▼

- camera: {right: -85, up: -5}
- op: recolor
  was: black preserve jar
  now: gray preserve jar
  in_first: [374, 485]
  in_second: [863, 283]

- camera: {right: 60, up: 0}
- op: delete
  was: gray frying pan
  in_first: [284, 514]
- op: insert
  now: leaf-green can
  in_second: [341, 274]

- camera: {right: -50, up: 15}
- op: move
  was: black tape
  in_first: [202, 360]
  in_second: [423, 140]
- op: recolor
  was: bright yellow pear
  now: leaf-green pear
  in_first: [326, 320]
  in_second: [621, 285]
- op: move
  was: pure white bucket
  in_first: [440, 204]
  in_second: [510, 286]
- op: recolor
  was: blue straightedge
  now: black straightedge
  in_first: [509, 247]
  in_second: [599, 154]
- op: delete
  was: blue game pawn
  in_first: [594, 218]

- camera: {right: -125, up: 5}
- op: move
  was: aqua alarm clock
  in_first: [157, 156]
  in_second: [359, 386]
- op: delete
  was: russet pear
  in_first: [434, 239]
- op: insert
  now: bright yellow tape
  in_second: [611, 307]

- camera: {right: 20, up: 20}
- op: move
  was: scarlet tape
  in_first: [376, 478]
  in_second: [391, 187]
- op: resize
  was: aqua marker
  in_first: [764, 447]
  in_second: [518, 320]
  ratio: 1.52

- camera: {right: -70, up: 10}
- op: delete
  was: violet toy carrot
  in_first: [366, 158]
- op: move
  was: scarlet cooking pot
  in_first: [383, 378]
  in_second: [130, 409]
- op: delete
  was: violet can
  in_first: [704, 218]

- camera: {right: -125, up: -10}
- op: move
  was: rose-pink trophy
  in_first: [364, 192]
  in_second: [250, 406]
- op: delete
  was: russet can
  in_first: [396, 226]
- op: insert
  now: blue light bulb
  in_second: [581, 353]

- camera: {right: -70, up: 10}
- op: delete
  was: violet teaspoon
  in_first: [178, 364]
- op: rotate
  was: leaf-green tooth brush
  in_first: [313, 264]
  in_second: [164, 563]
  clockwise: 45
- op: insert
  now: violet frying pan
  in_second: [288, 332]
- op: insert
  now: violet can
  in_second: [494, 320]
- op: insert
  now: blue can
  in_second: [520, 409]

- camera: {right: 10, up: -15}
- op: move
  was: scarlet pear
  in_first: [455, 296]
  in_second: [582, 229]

▲

**YOUR OBJECTIVE:**
All of the records need to be transcribed exactly.

**FINAL ANSWER:**
- camera: {right: -85, up: -5}
- op: recolor
  was: black preserve jar
  now: gray preserve jar
  in_first: [374, 485]
  in_second: [863, 283]

- camera: {right: 60, up: 0}
- op: delete
  was: gray frying pan
  in_first: [284, 514]
- op: insert
  now: leaf-green can
  in_second: [341, 274]

- camera: {right: -50, up: 15}
- op: move
  was: black tape
  in_first: [202, 360]
  in_second: [423, 140]
- op: recolor
  was: bright yellow pear
  now: leaf-green pear
  in_first: [326, 320]
  in_second: [621, 285]
- op: move
  was: pure white bucket
  in_first: [440, 204]
  in_second: [510, 286]
- op: recolor
  was: blue straightedge
  now: black straightedge
  in_first: [509, 247]
  in_second: [599, 154]
- op: delete
  was: blue game pawn
  in_first: [594, 218]

- camera: {right: -125, up: 5}
- op: move
  was: aqua alarm clock
  in_first: [157, 156]
  in_second: [359, 386]
- op: delete
  was: russet pear
  in_first: [434, 239]
- op: insert
  now: bright yellow tape
  in_second: [611, 307]

- camera: {right: 20, up: 20}
- op: move
  was: scarlet tape
  in_first: [376, 478]
  in_second: [391, 187]
- op: resize
  was: aqua marker
  in_first: [764, 447]
  in_second: [518, 320]
  ratio: 1.52

- camera: {right: -70, up: 10}
- op: delete
  was: violet toy carrot
  in_first: [366, 158]
- op: move
  was: scarlet cooking pot
  in_first: [383, 378]
  in_second: [130, 409]
- op: delete
  was: violet can
  in_first: [704, 218]

- camera: {right: -125, up: -10}
- op: move
  was: rose-pink trophy
  in_first: [364, 192]
  in_second: [250, 406]
- op: delete
  was: russet can
  in_first: [396, 226]
- op: insert
  now: blue light bulb
  in_second: [581, 353]

- camera: {right: -70, up: 10}
- op: delete
  was: violet teaspoon
  in_first: [178, 364]
- op: rotate
  was: leaf-green tooth brush
  in_first: [313, 264]
  in_second: [164, 563]
  clockwise: 45
- op: insert
  now: violet frying pan
  in_second: [288, 332]
- op: insert
  now: violet can
  in_second: [494, 320]
- op: insert
  now: blue can
  in_second: [520, 409]

- camera: {right: 10, up: -15}
- op: move
  was: scarlet pear
  in_first: [455, 296]
  in_second: [582, 229]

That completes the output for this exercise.